Data provided
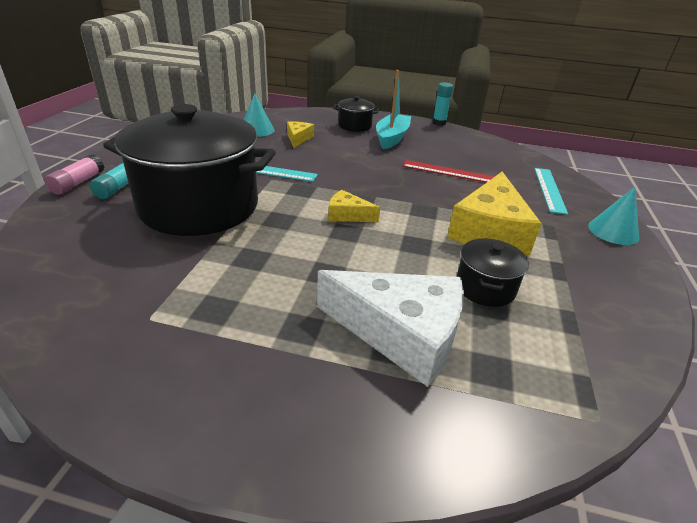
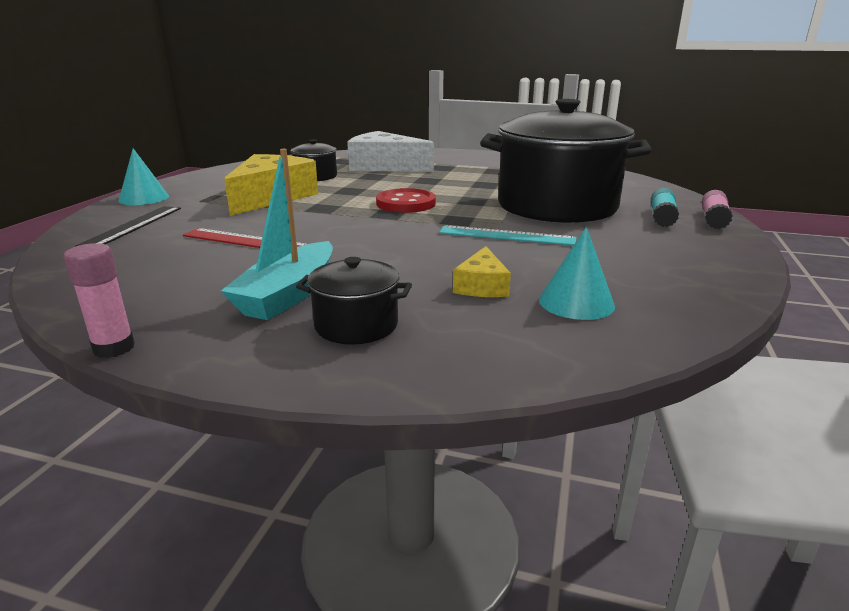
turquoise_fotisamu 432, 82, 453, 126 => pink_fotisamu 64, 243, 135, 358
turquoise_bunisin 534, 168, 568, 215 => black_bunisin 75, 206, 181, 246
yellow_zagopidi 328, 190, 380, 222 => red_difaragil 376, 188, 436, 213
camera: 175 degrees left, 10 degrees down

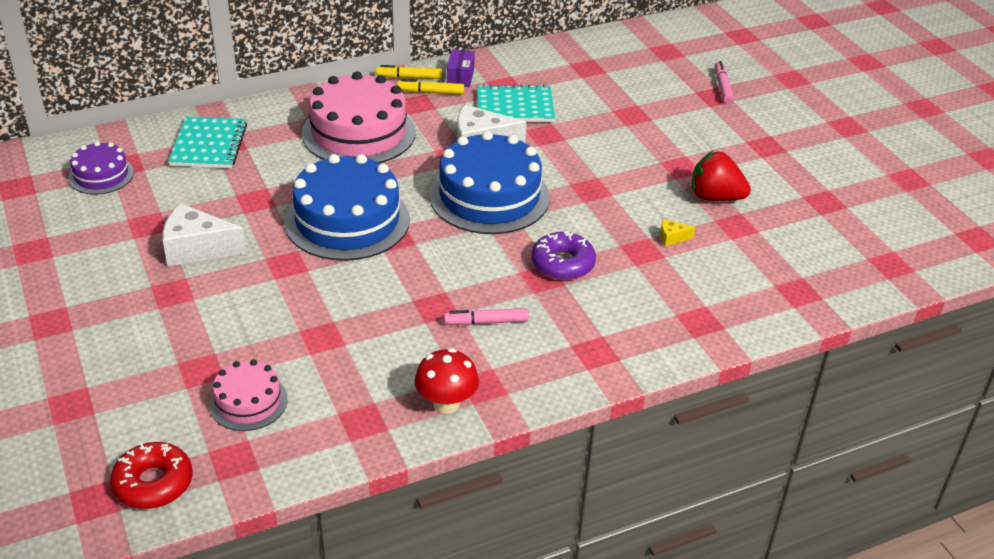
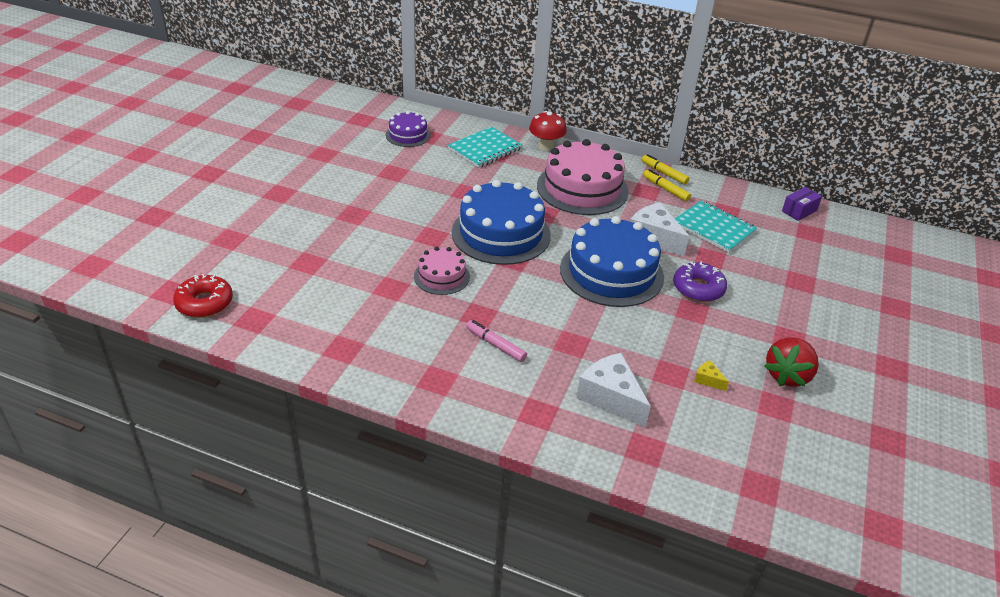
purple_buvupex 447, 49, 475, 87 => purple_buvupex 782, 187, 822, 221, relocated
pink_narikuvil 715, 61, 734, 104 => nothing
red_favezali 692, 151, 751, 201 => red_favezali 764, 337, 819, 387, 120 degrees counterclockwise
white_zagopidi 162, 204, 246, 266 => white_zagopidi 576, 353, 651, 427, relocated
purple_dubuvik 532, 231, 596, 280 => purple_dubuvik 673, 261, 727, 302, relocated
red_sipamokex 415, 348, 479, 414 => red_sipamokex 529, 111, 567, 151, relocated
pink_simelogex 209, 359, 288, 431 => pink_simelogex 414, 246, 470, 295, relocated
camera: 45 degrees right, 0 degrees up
==
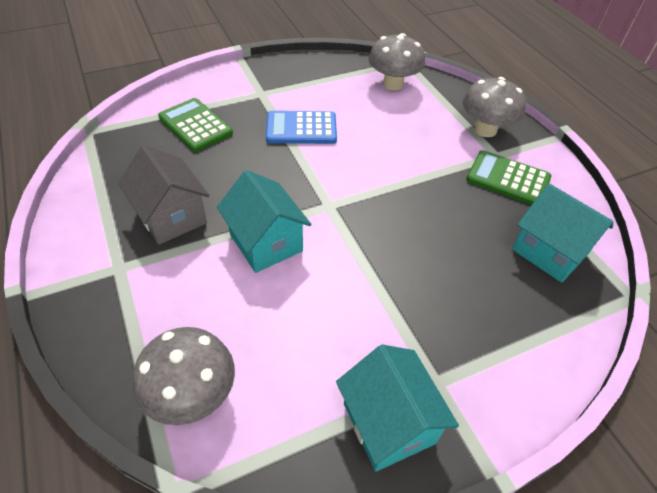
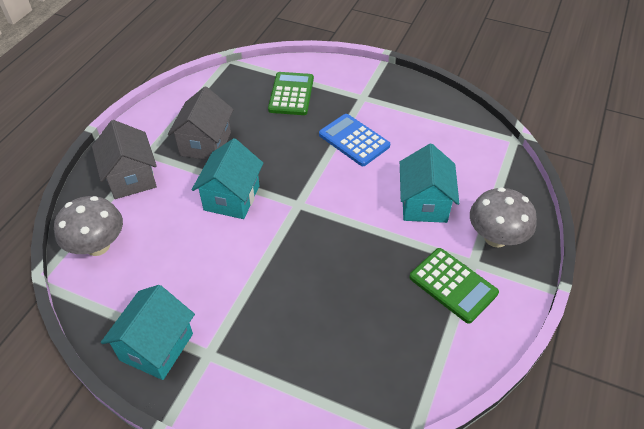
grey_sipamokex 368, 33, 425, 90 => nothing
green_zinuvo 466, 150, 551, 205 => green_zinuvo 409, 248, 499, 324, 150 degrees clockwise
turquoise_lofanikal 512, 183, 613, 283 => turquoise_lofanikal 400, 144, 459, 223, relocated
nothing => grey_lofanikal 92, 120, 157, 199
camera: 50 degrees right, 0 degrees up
* * *
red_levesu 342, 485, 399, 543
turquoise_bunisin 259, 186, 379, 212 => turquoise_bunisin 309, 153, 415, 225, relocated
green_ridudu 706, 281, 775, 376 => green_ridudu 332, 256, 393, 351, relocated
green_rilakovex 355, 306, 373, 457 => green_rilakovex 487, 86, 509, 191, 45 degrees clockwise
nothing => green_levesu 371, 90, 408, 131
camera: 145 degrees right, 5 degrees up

Your instructions
Only the lines above starting with the one with "turquoise_fotisamu 432, 82, 453, 126" and going through the one with "camera: 175 degrees left, 10 degrees down" are to be copied, word for word and with both ends kept.

Output for this task
turquoise_fotisamu 432, 82, 453, 126 => pink_fotisamu 64, 243, 135, 358
turquoise_bunisin 534, 168, 568, 215 => black_bunisin 75, 206, 181, 246
yellow_zagopidi 328, 190, 380, 222 => red_difaragil 376, 188, 436, 213
camera: 175 degrees left, 10 degrees down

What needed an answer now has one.